• [What the task requires] Throughout the entries below, report every line where "blue" is found.

Coordinate-based change listings
□ □ □ □

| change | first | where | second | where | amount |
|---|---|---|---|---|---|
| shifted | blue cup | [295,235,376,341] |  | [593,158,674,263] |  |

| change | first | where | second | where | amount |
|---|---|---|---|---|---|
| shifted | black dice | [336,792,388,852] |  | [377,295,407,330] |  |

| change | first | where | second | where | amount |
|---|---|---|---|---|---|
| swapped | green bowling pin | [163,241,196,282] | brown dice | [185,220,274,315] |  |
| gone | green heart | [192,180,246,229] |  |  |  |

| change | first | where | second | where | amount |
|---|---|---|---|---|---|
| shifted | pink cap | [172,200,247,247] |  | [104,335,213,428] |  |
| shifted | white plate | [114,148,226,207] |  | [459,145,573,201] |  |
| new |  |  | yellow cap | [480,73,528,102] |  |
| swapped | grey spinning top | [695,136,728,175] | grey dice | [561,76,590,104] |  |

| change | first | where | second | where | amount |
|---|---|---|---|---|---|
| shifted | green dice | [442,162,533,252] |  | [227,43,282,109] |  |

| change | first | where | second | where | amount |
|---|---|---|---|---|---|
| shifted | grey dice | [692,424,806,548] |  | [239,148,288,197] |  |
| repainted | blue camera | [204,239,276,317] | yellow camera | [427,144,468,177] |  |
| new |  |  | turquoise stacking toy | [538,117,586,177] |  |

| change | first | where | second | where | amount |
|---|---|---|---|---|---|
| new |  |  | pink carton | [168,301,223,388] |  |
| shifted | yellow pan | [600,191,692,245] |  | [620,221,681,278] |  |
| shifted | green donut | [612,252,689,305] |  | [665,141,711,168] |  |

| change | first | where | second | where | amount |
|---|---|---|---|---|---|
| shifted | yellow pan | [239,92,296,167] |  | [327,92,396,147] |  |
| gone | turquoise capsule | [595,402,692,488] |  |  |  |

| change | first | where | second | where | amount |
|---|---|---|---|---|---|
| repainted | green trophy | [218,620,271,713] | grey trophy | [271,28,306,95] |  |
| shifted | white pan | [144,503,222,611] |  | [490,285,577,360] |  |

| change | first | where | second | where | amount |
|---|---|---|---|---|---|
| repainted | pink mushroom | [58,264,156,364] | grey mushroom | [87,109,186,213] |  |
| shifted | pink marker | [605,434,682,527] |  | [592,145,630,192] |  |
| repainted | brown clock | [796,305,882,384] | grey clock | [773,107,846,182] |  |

□ □ □ □

• [Response to the exercise]
| shifted | blue cup | [295,235,376,341] |  | [593,158,674,263] |  |
| repainted | blue camera | [204,239,276,317] | yellow camera | [427,144,468,177] |  |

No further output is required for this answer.